What this task involves: Copy out each line of the listing below in which the string "none" occurs.

Data to process:
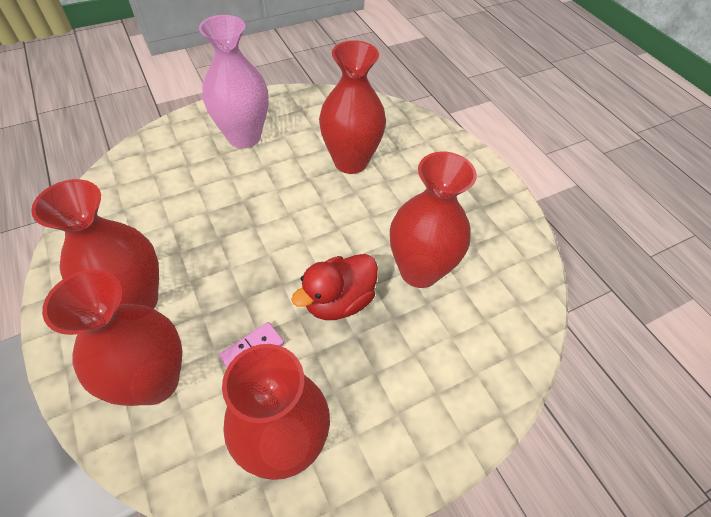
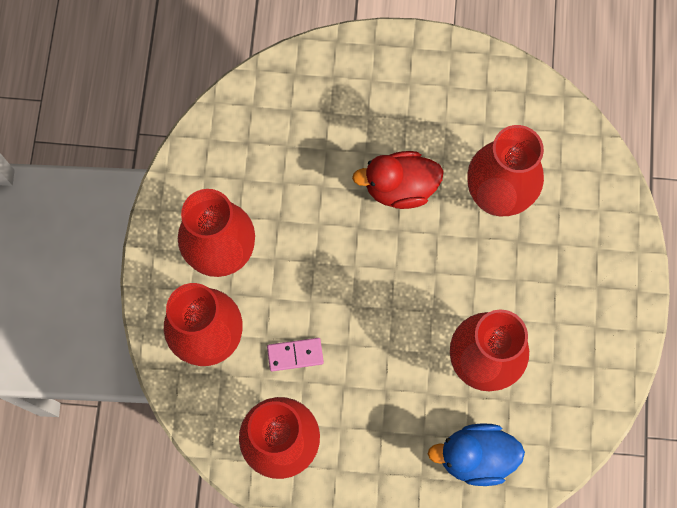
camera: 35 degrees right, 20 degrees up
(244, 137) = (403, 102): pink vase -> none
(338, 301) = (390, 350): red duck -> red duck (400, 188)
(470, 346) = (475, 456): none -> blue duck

---

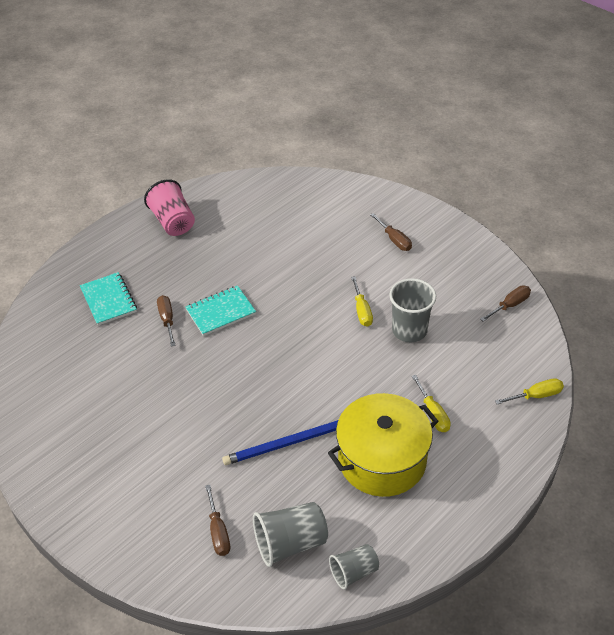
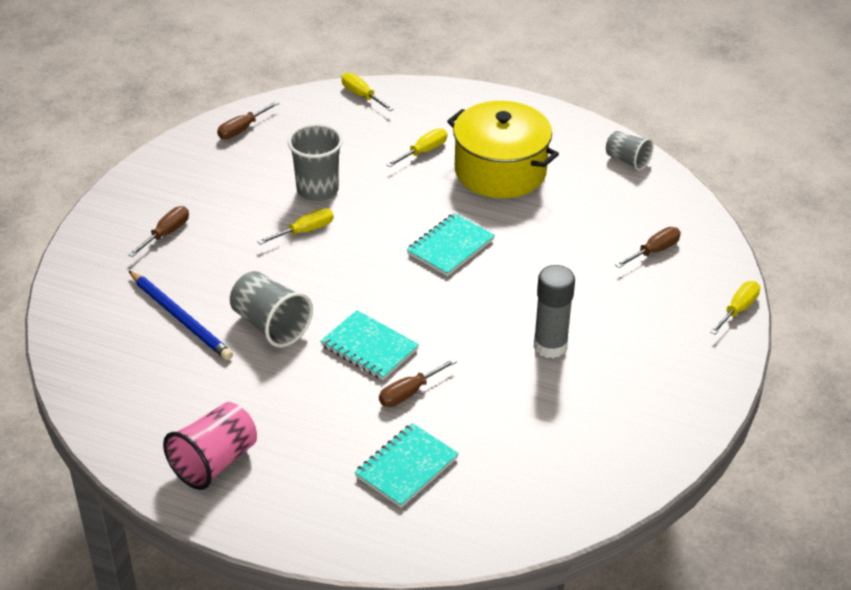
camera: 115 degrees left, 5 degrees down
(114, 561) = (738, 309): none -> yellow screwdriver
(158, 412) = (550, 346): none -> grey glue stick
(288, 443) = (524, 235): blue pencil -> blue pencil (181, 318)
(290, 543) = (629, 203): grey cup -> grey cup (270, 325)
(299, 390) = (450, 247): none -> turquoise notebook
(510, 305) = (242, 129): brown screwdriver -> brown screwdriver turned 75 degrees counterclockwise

---

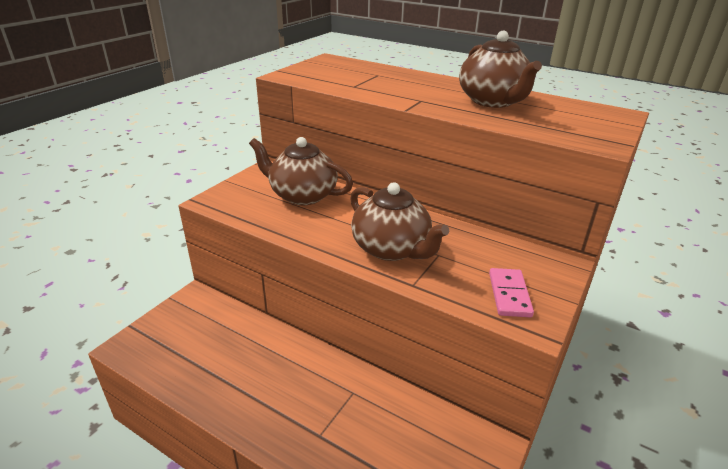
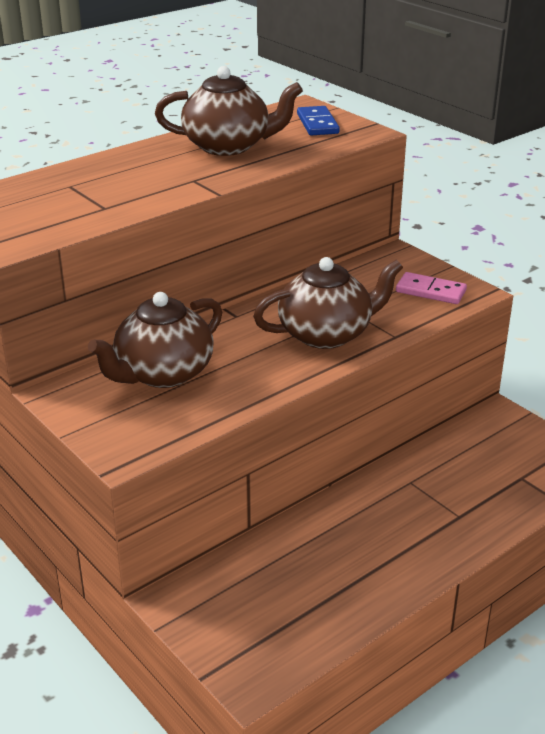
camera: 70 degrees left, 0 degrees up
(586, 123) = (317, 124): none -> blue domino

Response to the exercise:
(244, 137) = (403, 102): pink vase -> none
(470, 346) = (475, 456): none -> blue duck
(114, 561) = (738, 309): none -> yellow screwdriver
(158, 412) = (550, 346): none -> grey glue stick
(299, 390) = (450, 247): none -> turquoise notebook
(586, 123) = (317, 124): none -> blue domino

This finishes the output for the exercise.